#### Dataset records
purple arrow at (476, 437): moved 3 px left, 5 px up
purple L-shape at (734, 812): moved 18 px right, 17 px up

==

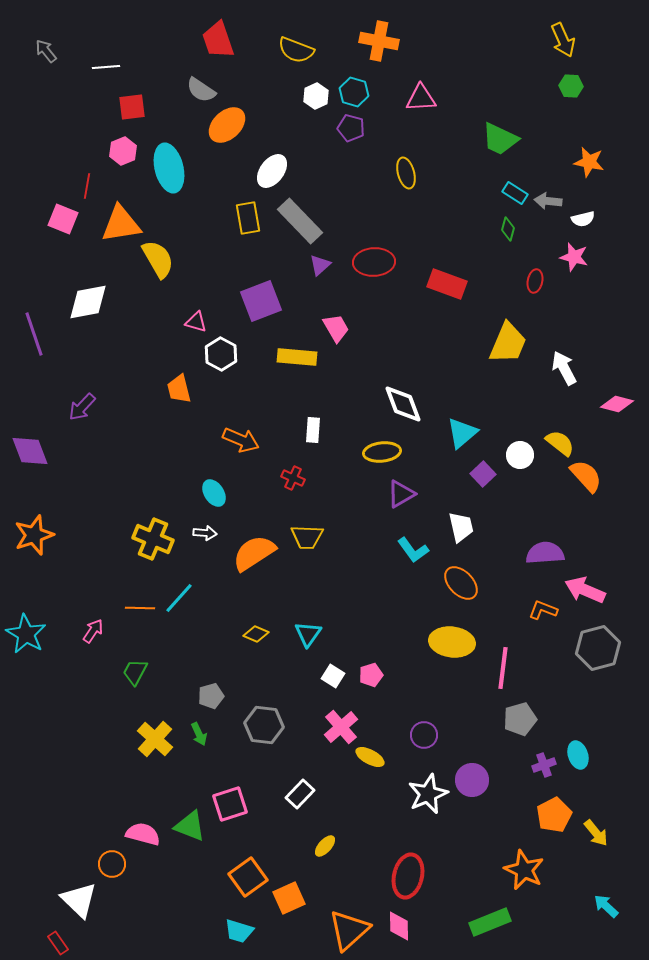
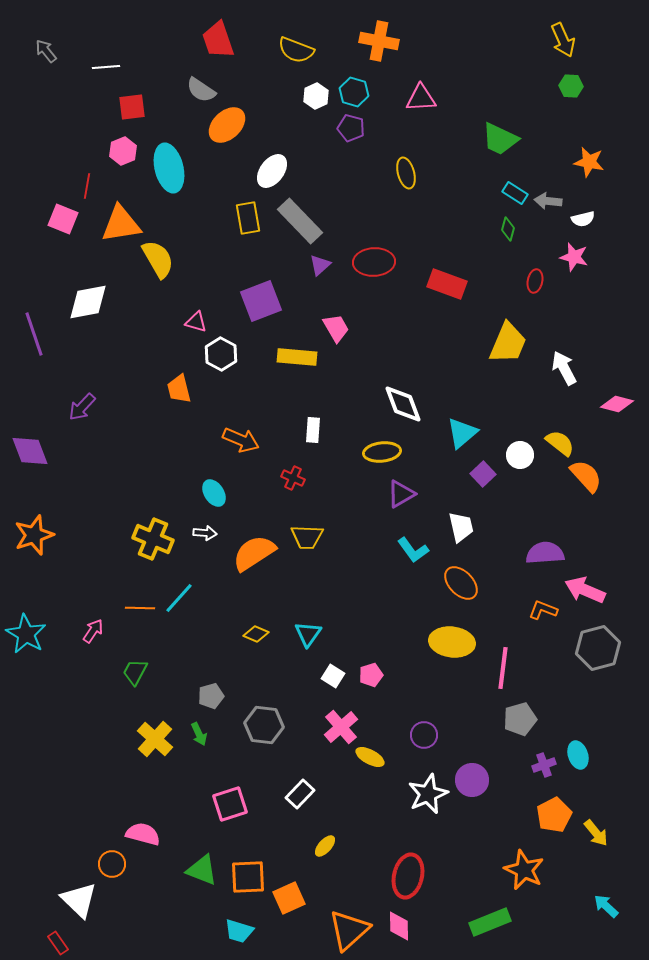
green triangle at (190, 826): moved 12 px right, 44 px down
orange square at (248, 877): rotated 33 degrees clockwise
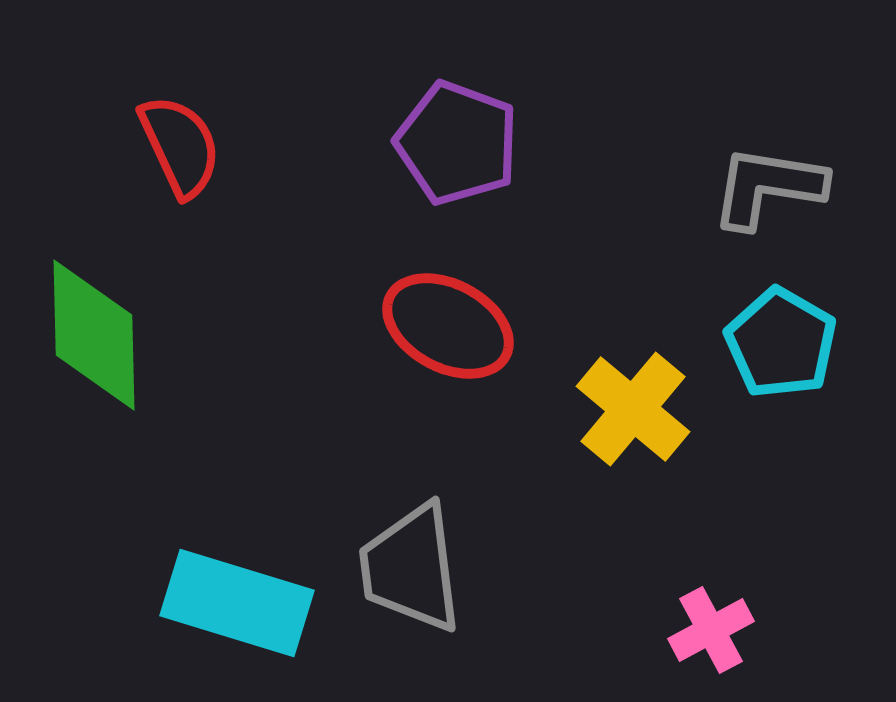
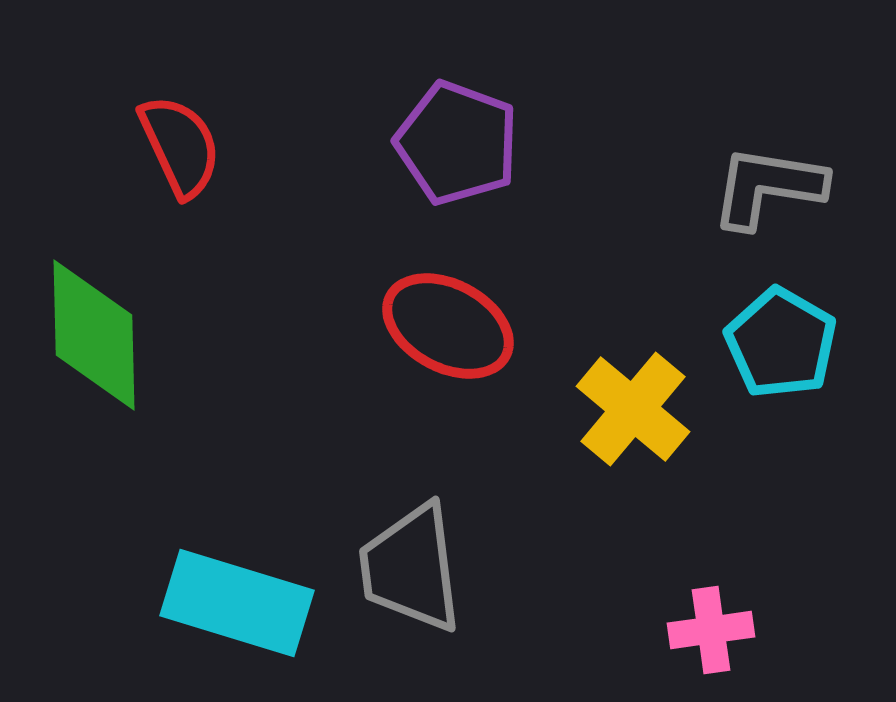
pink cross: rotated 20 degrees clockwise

...

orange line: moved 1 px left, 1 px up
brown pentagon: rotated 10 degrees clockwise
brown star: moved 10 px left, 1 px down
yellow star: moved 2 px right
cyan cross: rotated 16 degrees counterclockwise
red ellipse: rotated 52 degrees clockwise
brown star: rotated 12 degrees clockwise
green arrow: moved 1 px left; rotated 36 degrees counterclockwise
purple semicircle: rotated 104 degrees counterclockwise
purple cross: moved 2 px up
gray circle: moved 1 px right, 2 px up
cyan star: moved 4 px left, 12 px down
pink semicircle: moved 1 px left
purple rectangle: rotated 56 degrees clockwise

#### Problem
Above are the entries; copy every line among them that contains the word "counterclockwise".

#### Answer to the exercise
cyan cross: rotated 16 degrees counterclockwise
green arrow: moved 1 px left; rotated 36 degrees counterclockwise
purple semicircle: rotated 104 degrees counterclockwise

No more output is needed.